[Required action] Leave out the pictures and repeat exactly the lines from the one containing "(633, 554) = (302, 165): black" through the final line of the listing below.

[Data in this exercise]
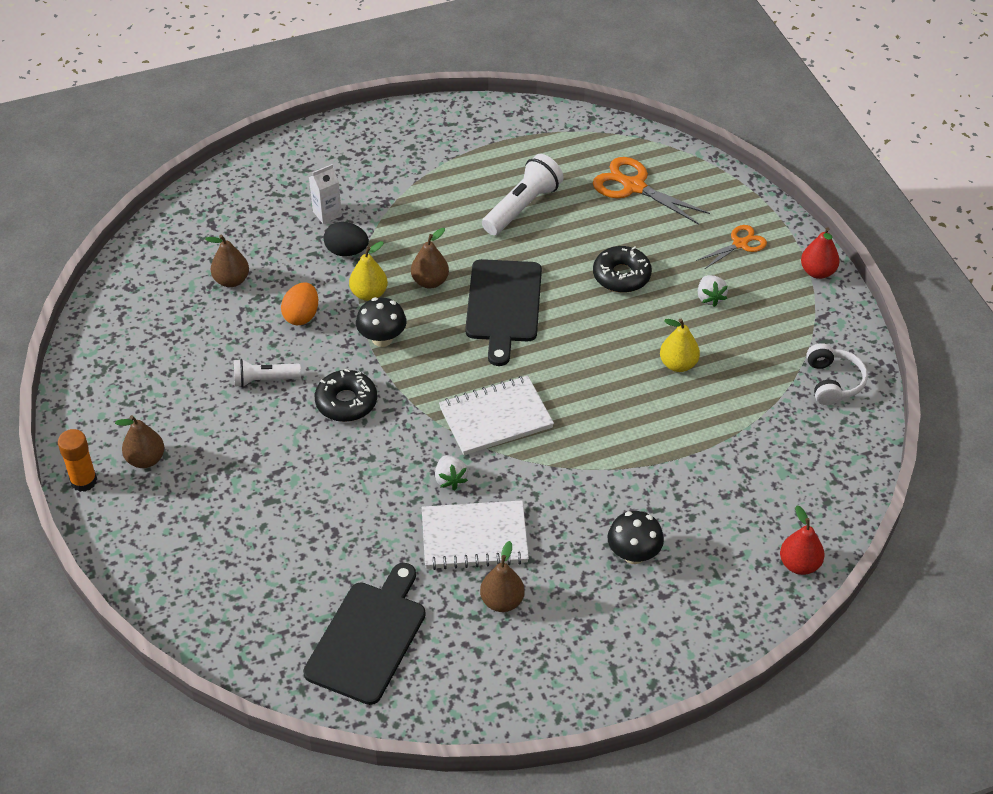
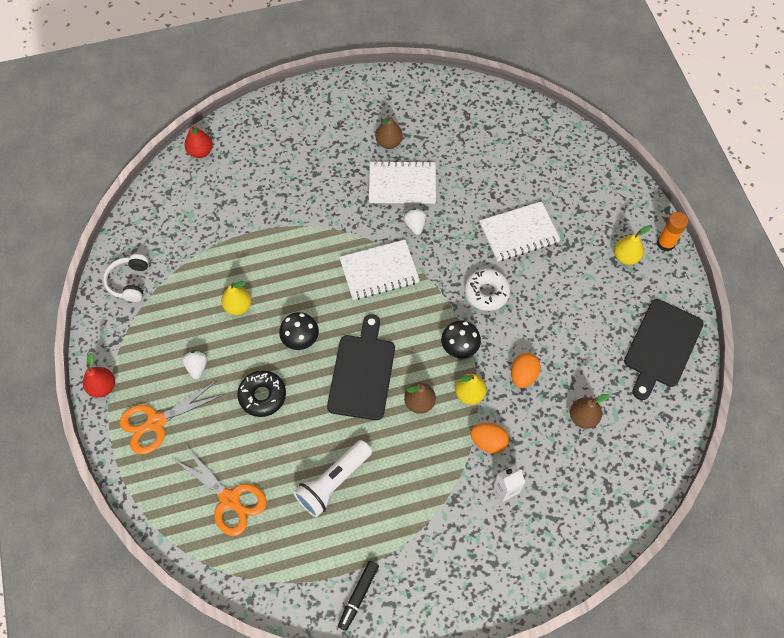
camera: 175 degrees left, 15 degrees up
(145, 459) = (625, 257): brown pear -> yellow pear
(264, 380) = (548, 316): white flashlight -> none
(297, 480) = (519, 233): none -> white notebook
(346, 251) = (488, 442): black egg -> orange egg
(346, 402) = (486, 292): black donut -> white donut
(368, 638) = (471, 127): black cutting board -> black cutting board (661, 346)
(482, 126) = (358, 596): none -> black marker
(633, 554) = (302, 165): black mushroom -> black mushroom (300, 339)
(740, 244) = (156, 422): orange scissors -> orange scissors, size x1.62

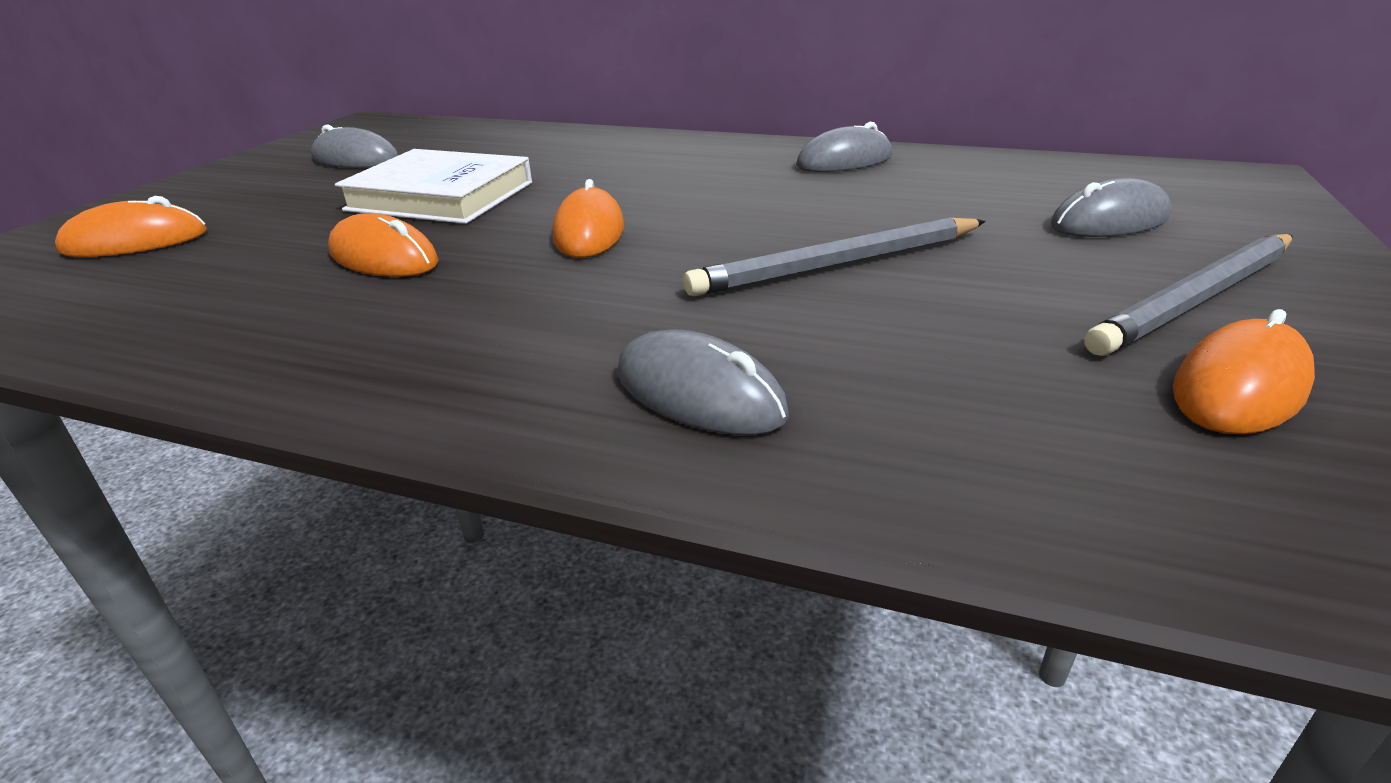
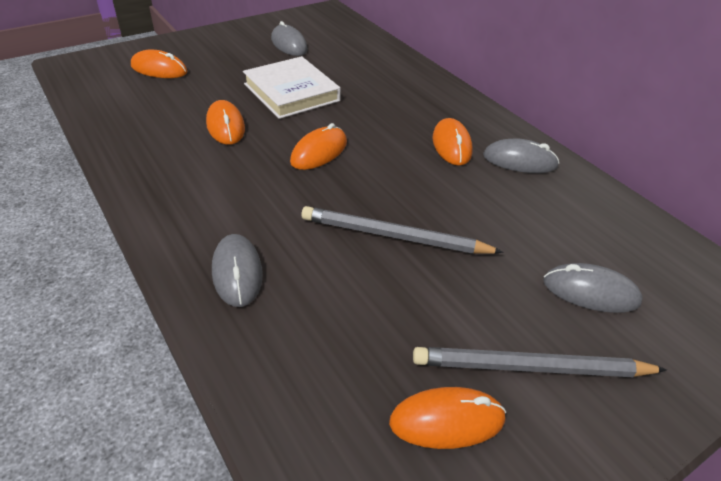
camera: 35 degrees right, 10 degrees up
(749, 173) = (451, 145): none -> orange mouse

[Output below]
(633, 554) = (302, 165): black mushroom -> black mushroom (300, 339)
(740, 244) = (156, 422): orange scissors -> orange scissors, size x1.62

camera: 35 degrees right, 10 degrees up
(749, 173) = (451, 145): none -> orange mouse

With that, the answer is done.